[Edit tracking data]
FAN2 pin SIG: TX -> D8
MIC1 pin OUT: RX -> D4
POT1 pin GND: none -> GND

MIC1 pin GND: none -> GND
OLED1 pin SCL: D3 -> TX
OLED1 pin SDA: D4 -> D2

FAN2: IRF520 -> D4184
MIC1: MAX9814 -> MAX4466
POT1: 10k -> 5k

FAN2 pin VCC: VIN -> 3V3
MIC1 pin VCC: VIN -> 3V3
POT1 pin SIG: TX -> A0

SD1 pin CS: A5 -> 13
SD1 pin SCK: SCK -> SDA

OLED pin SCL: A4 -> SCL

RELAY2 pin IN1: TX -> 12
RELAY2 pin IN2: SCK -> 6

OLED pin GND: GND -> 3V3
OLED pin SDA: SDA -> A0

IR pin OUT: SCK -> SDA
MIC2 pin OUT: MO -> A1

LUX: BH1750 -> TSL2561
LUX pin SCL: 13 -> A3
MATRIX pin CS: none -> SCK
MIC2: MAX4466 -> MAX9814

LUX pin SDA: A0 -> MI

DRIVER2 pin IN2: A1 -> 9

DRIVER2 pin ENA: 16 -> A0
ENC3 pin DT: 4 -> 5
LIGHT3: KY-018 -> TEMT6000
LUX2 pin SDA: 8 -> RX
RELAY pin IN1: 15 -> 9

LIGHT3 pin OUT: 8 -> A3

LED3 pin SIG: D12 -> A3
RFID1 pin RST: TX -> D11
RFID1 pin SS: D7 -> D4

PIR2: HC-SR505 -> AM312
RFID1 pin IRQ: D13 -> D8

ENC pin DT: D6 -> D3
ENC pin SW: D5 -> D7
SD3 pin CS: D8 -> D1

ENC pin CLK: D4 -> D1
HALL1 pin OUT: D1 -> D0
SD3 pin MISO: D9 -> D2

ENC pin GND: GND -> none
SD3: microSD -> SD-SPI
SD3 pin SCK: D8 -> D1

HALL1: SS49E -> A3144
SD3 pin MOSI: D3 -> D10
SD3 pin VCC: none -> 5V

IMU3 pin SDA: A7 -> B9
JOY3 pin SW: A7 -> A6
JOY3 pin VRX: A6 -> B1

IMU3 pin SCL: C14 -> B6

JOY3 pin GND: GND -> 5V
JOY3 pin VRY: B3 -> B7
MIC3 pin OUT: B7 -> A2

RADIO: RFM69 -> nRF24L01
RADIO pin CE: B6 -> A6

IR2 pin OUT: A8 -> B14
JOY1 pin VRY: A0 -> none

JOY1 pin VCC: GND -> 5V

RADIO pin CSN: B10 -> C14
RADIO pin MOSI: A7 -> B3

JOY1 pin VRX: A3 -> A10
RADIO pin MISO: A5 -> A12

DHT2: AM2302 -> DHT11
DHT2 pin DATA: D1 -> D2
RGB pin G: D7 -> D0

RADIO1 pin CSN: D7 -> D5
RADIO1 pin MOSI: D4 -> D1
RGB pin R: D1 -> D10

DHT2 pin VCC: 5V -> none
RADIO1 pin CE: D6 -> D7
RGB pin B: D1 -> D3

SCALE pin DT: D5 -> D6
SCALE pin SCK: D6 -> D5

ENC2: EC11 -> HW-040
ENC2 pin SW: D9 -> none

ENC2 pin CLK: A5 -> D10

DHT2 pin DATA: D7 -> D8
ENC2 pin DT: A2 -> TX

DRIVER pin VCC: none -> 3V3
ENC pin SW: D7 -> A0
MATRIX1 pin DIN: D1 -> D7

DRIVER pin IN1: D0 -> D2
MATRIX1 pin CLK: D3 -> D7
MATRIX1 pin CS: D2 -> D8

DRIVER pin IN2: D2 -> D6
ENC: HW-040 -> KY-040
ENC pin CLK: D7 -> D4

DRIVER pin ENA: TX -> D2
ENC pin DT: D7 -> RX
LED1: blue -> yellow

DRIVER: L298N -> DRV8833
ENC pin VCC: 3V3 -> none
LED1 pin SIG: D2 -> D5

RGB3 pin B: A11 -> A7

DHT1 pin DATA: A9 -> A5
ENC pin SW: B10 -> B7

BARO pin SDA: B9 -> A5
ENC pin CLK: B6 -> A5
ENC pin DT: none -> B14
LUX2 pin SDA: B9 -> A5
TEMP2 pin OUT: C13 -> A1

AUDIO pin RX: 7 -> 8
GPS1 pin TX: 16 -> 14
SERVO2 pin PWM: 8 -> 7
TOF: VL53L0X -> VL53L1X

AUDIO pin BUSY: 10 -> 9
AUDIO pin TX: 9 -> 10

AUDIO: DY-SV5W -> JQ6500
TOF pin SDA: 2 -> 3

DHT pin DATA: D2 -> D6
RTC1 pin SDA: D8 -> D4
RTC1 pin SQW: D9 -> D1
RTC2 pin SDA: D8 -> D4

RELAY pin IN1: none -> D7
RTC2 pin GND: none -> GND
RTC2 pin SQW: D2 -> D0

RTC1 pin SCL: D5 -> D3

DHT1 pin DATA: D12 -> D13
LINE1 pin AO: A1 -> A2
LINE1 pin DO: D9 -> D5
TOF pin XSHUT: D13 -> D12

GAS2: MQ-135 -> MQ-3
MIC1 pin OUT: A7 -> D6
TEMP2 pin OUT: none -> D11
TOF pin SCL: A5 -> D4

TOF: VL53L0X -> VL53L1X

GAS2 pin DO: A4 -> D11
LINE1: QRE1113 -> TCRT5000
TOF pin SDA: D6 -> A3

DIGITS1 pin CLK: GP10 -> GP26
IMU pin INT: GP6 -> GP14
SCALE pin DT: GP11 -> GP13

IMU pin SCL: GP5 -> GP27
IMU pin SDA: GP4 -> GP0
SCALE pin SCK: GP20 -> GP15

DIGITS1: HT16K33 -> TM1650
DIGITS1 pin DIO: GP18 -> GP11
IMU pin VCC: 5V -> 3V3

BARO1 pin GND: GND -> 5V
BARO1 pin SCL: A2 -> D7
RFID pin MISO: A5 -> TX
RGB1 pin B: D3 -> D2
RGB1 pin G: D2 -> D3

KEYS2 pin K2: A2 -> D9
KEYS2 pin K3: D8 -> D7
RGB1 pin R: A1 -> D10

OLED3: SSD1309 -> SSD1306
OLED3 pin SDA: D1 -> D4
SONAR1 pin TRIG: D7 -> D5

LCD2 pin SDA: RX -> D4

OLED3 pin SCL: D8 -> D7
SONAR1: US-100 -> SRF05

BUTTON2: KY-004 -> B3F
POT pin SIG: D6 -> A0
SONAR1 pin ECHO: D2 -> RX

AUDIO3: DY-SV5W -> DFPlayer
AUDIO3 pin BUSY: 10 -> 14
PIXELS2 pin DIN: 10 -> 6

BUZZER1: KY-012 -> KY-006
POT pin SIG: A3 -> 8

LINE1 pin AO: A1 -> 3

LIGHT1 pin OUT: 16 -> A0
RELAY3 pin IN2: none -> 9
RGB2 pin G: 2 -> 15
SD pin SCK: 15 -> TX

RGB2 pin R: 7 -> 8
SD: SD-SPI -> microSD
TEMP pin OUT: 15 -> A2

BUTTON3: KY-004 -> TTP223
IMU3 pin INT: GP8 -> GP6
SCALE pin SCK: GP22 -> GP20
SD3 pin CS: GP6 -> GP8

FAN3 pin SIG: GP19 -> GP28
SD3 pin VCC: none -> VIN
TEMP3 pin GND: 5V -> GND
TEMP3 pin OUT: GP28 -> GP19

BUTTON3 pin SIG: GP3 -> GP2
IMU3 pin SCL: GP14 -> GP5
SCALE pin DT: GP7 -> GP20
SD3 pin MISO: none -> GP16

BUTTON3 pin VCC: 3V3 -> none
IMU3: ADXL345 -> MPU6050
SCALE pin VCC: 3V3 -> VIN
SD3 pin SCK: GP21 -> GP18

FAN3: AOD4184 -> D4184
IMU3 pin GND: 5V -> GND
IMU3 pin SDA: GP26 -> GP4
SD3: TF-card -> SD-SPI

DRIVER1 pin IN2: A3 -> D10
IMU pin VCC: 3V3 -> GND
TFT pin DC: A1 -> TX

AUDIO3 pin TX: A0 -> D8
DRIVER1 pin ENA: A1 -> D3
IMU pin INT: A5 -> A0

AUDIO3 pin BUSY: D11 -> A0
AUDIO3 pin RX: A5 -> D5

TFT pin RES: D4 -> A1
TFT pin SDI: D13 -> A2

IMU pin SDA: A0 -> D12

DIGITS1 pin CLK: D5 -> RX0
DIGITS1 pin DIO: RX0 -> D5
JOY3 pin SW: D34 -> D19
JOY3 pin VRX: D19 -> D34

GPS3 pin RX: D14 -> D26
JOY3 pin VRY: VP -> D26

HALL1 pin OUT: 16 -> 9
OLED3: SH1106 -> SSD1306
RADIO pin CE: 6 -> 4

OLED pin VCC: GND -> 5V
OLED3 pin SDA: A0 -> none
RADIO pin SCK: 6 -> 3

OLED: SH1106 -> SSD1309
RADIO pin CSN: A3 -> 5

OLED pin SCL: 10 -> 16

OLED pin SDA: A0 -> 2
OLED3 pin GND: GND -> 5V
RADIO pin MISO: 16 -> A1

= EXERCISE GOAL =
From the entries above, extract only the lines running from the one containing "DIGITS1 pin CLK: GP10 -> GP26" through the one containing "SCALE pin VCC: 3V3 -> VIN", inclusive.

= SOLUTION TO THIS EXERCISE =
DIGITS1 pin CLK: GP10 -> GP26
IMU pin INT: GP6 -> GP14
SCALE pin DT: GP11 -> GP13

IMU pin SCL: GP5 -> GP27
IMU pin SDA: GP4 -> GP0
SCALE pin SCK: GP20 -> GP15

DIGITS1: HT16K33 -> TM1650
DIGITS1 pin DIO: GP18 -> GP11
IMU pin VCC: 5V -> 3V3

BARO1 pin GND: GND -> 5V
BARO1 pin SCL: A2 -> D7
RFID pin MISO: A5 -> TX
RGB1 pin B: D3 -> D2
RGB1 pin G: D2 -> D3

KEYS2 pin K2: A2 -> D9
KEYS2 pin K3: D8 -> D7
RGB1 pin R: A1 -> D10

OLED3: SSD1309 -> SSD1306
OLED3 pin SDA: D1 -> D4
SONAR1 pin TRIG: D7 -> D5

LCD2 pin SDA: RX -> D4

OLED3 pin SCL: D8 -> D7
SONAR1: US-100 -> SRF05

BUTTON2: KY-004 -> B3F
POT pin SIG: D6 -> A0
SONAR1 pin ECHO: D2 -> RX

AUDIO3: DY-SV5W -> DFPlayer
AUDIO3 pin BUSY: 10 -> 14
PIXELS2 pin DIN: 10 -> 6

BUZZER1: KY-012 -> KY-006
POT pin SIG: A3 -> 8

LINE1 pin AO: A1 -> 3

LIGHT1 pin OUT: 16 -> A0
RELAY3 pin IN2: none -> 9
RGB2 pin G: 2 -> 15
SD pin SCK: 15 -> TX

RGB2 pin R: 7 -> 8
SD: SD-SPI -> microSD
TEMP pin OUT: 15 -> A2

BUTTON3: KY-004 -> TTP223
IMU3 pin INT: GP8 -> GP6
SCALE pin SCK: GP22 -> GP20
SD3 pin CS: GP6 -> GP8

FAN3 pin SIG: GP19 -> GP28
SD3 pin VCC: none -> VIN
TEMP3 pin GND: 5V -> GND
TEMP3 pin OUT: GP28 -> GP19

BUTTON3 pin SIG: GP3 -> GP2
IMU3 pin SCL: GP14 -> GP5
SCALE pin DT: GP7 -> GP20
SD3 pin MISO: none -> GP16

BUTTON3 pin VCC: 3V3 -> none
IMU3: ADXL345 -> MPU6050
SCALE pin VCC: 3V3 -> VIN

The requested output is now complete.